— Directions for this task —
Note each line in the data below that holds "black", and copy it.

— Records from a data source —
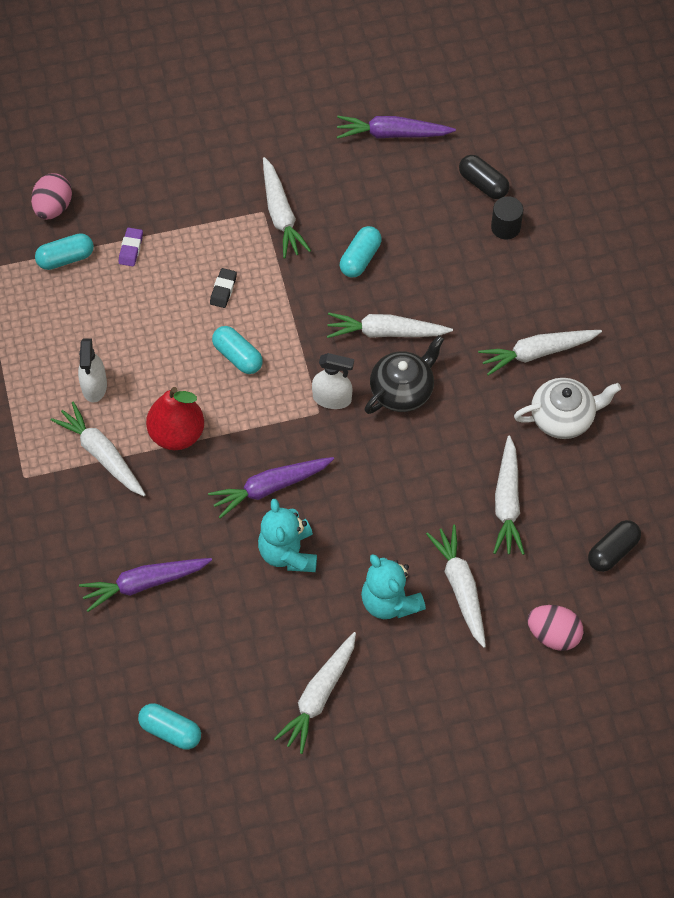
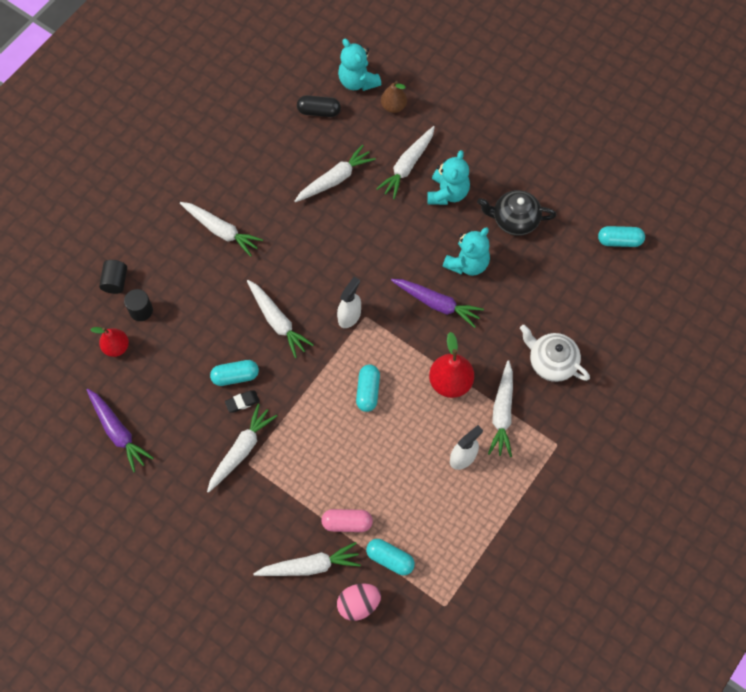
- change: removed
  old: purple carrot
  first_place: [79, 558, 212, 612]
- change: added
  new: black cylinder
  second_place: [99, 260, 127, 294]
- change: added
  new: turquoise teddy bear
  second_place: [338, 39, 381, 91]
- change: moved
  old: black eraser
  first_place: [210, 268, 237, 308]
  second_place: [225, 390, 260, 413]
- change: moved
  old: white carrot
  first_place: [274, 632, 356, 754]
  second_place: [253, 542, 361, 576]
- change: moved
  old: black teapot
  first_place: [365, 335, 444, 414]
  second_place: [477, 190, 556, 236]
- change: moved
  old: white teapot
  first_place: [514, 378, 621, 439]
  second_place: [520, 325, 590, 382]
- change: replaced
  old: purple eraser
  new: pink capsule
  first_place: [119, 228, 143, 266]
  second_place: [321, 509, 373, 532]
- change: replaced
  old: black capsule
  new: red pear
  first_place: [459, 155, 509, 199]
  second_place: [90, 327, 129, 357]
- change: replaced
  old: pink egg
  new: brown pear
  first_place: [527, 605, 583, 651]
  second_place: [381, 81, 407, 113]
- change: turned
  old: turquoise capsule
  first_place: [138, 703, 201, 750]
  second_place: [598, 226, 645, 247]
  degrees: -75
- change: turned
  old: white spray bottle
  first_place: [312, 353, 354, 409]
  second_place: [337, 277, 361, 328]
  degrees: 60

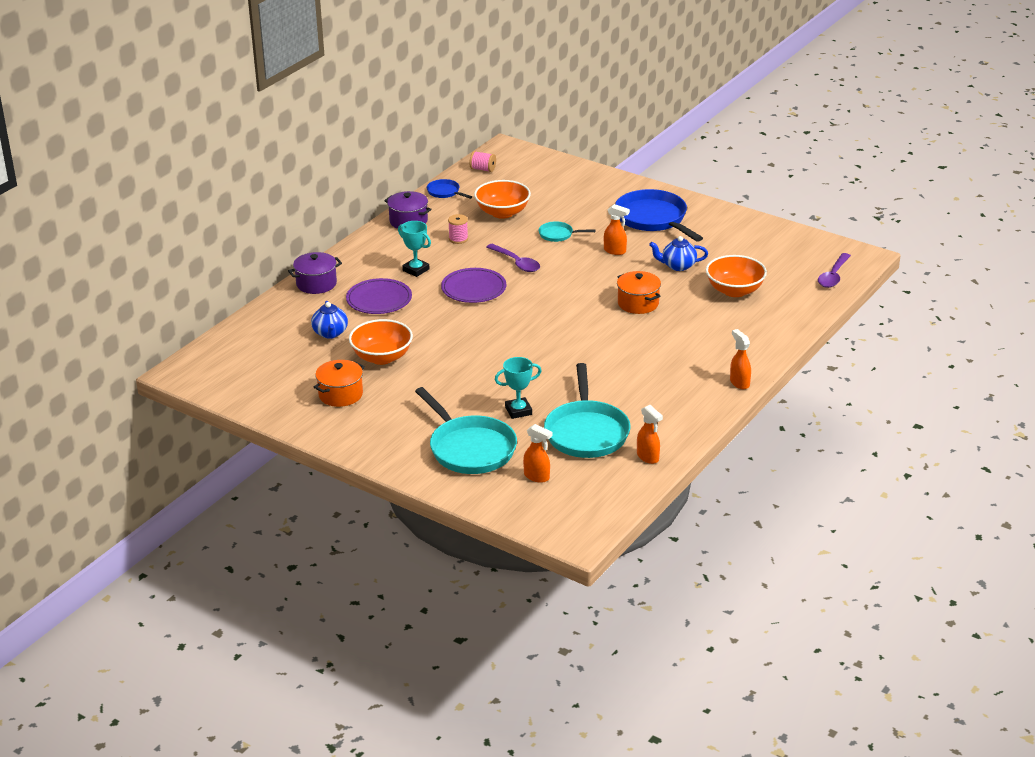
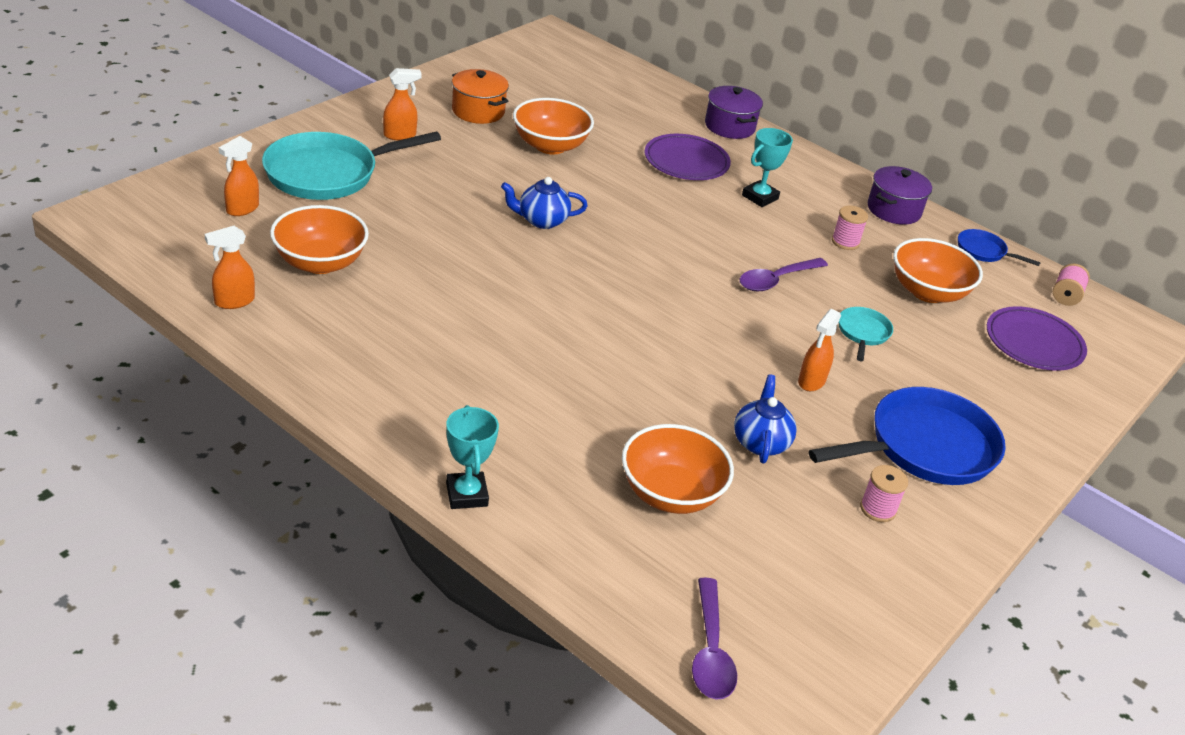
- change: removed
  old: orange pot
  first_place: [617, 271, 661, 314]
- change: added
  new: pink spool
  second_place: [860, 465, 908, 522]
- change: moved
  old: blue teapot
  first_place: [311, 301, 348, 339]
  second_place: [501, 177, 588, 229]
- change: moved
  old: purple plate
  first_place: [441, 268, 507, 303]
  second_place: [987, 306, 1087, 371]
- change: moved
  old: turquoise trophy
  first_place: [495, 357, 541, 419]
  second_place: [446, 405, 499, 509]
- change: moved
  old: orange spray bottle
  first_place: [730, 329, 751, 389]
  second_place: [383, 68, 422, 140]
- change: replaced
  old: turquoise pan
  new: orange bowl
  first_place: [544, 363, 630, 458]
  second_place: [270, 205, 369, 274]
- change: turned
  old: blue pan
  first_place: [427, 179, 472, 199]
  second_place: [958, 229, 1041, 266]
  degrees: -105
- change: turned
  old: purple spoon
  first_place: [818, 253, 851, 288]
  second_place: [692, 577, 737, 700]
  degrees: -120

==

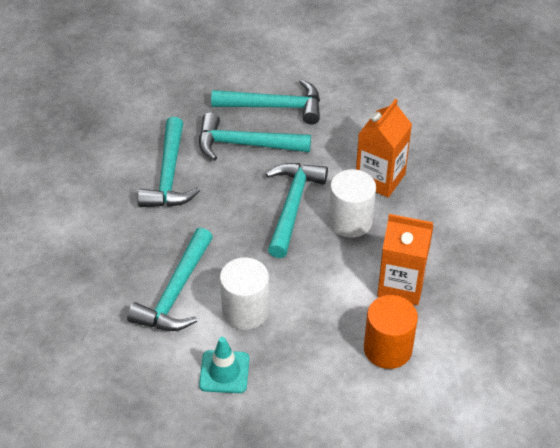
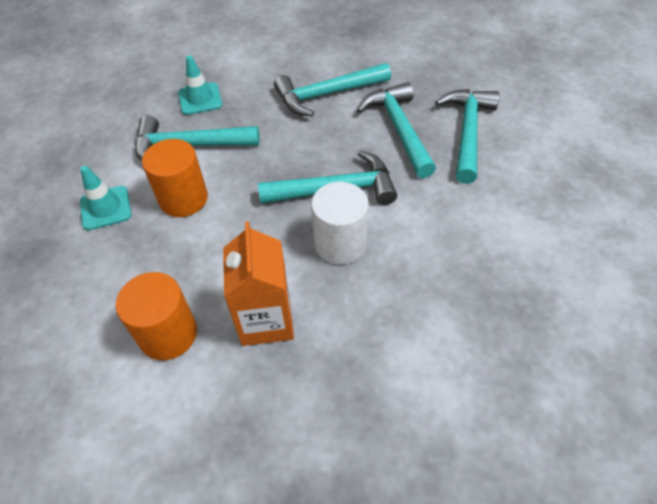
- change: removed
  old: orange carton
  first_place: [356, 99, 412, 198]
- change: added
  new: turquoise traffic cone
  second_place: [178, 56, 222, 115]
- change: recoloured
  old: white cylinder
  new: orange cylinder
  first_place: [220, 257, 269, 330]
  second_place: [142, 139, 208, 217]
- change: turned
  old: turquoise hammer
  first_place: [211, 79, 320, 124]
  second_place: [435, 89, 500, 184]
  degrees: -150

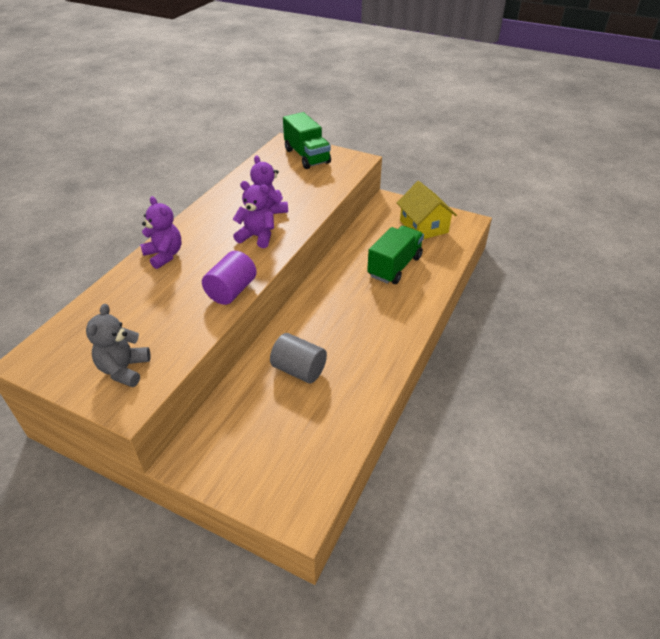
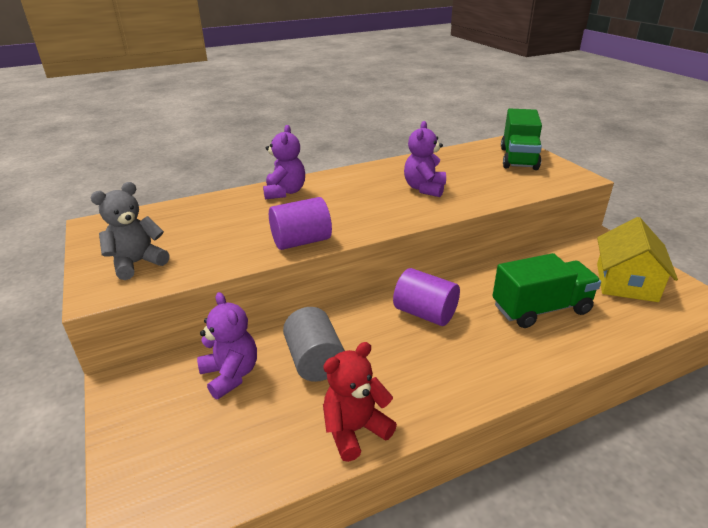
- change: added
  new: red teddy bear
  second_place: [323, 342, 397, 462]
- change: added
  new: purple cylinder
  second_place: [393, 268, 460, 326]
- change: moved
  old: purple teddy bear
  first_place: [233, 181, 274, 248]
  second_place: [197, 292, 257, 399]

--

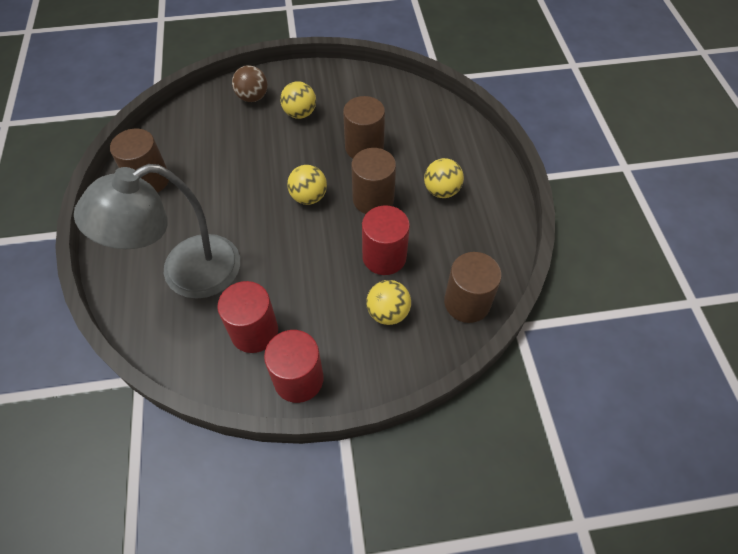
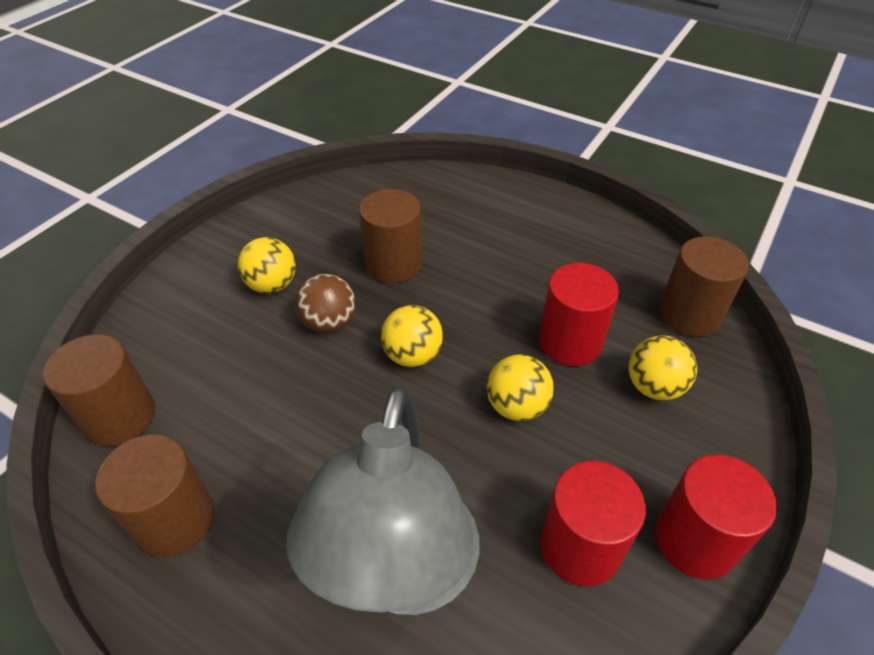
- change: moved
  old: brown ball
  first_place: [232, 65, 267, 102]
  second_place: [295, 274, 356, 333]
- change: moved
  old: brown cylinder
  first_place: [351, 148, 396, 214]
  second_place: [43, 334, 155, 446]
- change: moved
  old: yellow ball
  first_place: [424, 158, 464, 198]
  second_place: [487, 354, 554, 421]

— The completed task —
  new: black cylinder
  old: black eraser
  old: black teapot
  old: black capsule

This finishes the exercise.